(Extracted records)
______

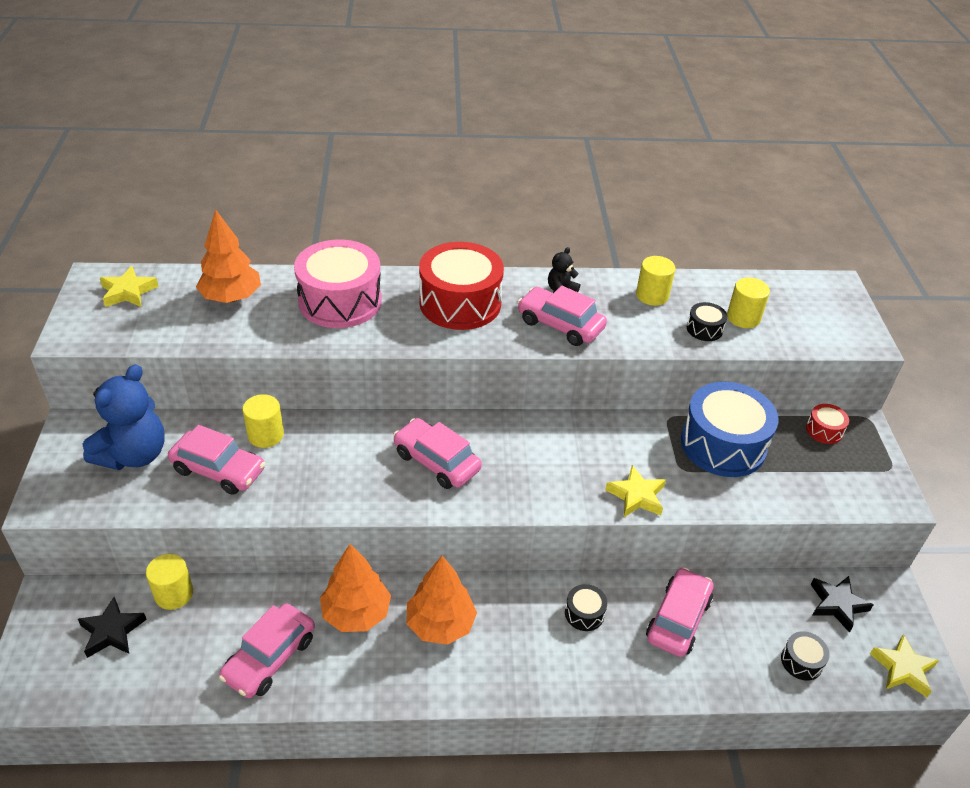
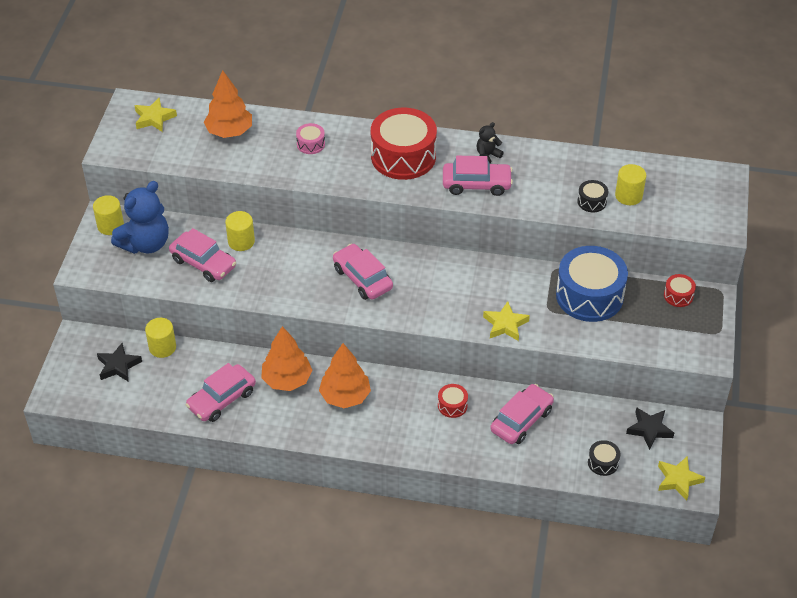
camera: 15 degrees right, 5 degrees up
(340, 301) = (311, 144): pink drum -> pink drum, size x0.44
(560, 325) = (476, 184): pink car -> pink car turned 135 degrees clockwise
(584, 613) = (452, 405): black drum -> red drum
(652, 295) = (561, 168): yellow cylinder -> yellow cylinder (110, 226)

______

§ WORK TASK: All of the data above needs to be given again exactly. Leave out each image.

§ WRITTEN RESPONSE:
camera: 15 degrees right, 5 degrees up
(340, 301) = (311, 144): pink drum -> pink drum, size x0.44
(560, 325) = (476, 184): pink car -> pink car turned 135 degrees clockwise
(584, 613) = (452, 405): black drum -> red drum
(652, 295) = (561, 168): yellow cylinder -> yellow cylinder (110, 226)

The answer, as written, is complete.